Stored items:
++++++++++
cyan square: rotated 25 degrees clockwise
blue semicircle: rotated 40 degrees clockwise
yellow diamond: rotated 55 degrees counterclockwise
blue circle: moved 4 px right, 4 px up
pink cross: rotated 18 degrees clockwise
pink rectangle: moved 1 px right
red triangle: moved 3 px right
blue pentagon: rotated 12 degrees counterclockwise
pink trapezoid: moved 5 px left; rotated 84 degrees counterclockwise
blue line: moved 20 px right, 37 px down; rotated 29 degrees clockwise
++++++++++
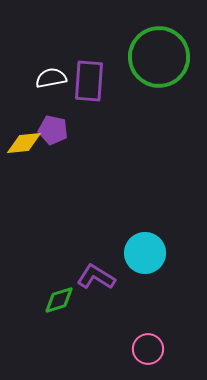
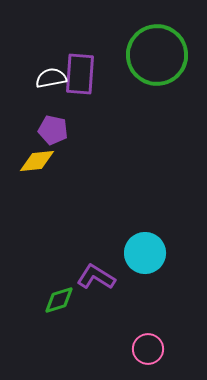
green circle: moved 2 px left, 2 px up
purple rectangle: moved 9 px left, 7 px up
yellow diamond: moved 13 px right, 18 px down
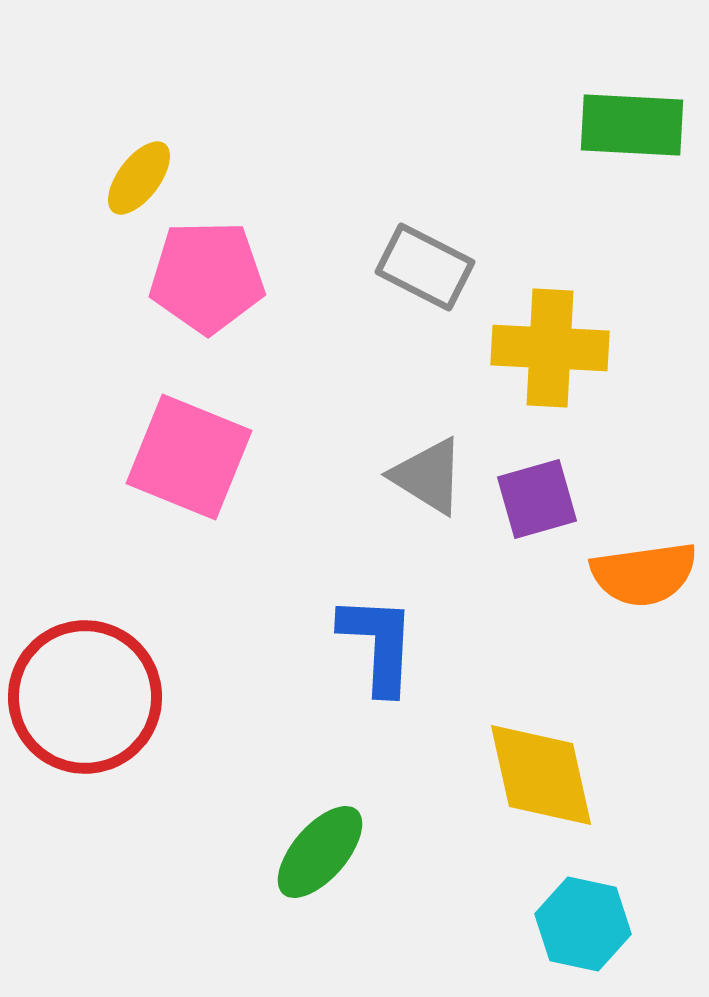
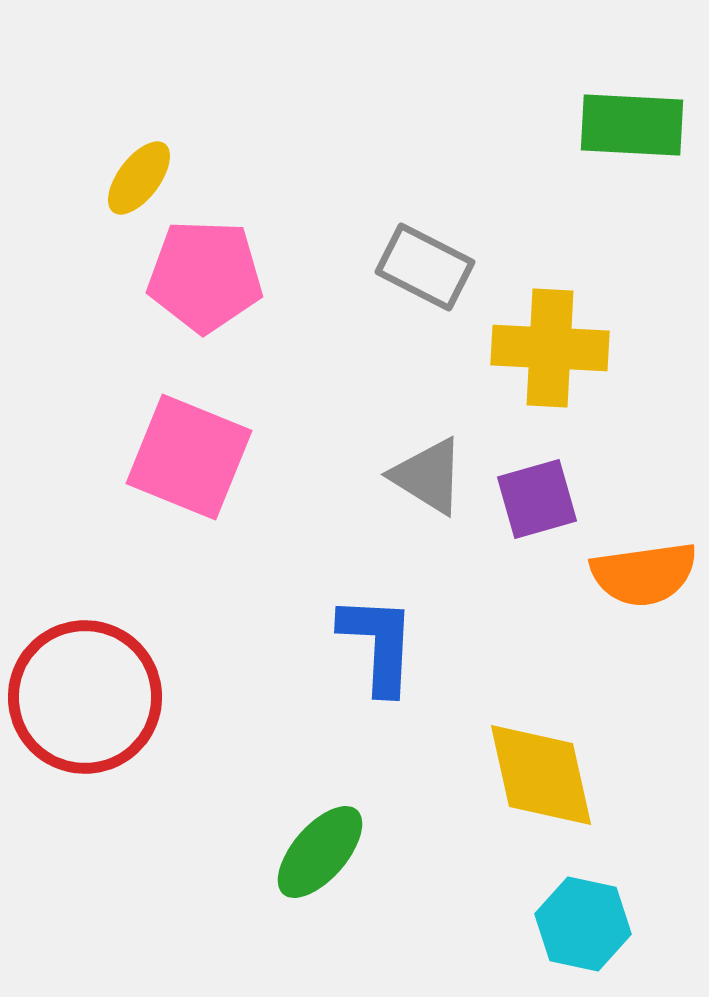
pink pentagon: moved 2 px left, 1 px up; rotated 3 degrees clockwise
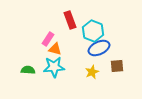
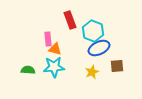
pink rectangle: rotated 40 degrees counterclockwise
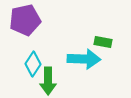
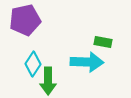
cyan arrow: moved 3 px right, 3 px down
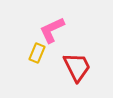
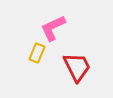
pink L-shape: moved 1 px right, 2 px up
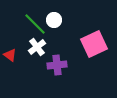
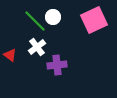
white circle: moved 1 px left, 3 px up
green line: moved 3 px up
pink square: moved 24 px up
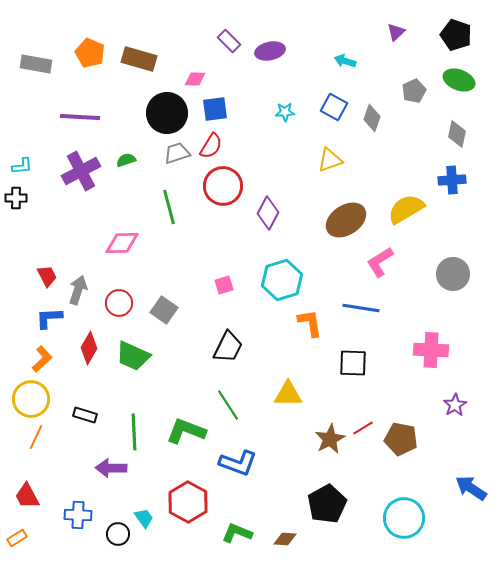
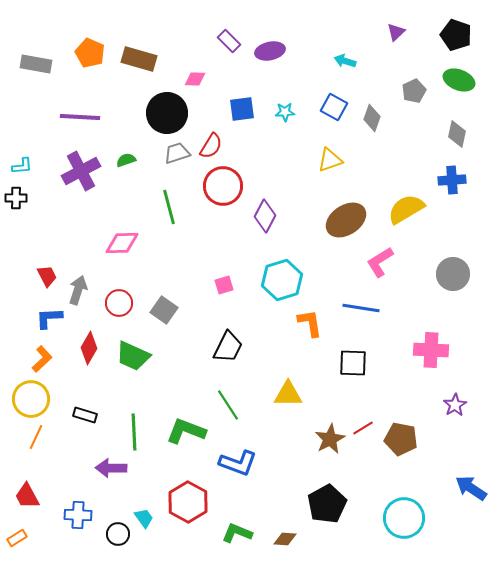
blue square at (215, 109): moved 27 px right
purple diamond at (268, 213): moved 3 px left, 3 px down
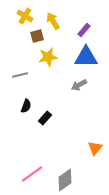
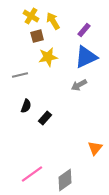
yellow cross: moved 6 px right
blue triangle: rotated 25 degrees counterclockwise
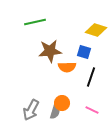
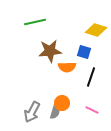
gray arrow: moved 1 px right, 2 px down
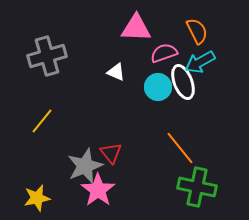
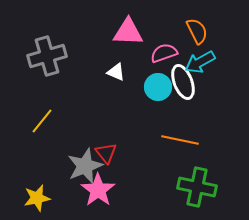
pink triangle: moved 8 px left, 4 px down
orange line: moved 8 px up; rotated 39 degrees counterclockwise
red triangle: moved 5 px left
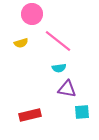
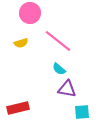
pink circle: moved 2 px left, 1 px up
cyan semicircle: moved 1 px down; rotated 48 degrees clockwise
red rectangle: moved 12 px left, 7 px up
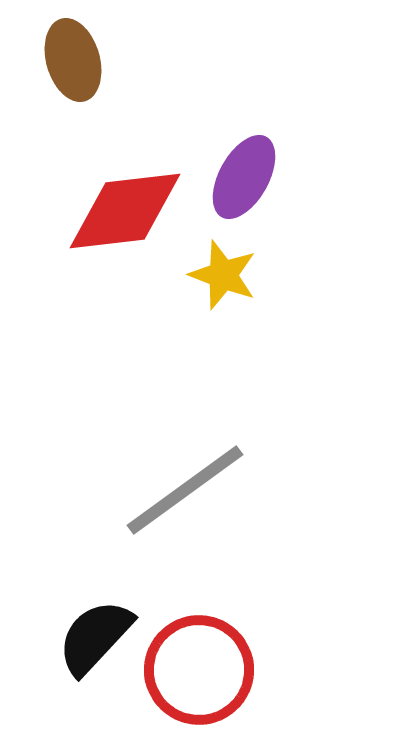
++++++++++
▶ **PROBLEM DETAILS**: Rewrite the data from the line with "cyan square: rotated 25 degrees clockwise" up to and including the line with "blue line: moved", substituting "magenta" for "pink" and leaving everything else unchanged. Give only those lines.

▶ **RIGHT ANSWER**:
cyan square: rotated 25 degrees clockwise
blue semicircle: rotated 40 degrees clockwise
yellow diamond: rotated 55 degrees counterclockwise
blue circle: moved 4 px right, 4 px up
magenta cross: rotated 18 degrees clockwise
magenta rectangle: moved 1 px right
red triangle: moved 3 px right
blue pentagon: rotated 12 degrees counterclockwise
magenta trapezoid: moved 5 px left; rotated 84 degrees counterclockwise
blue line: moved 20 px right, 37 px down; rotated 29 degrees clockwise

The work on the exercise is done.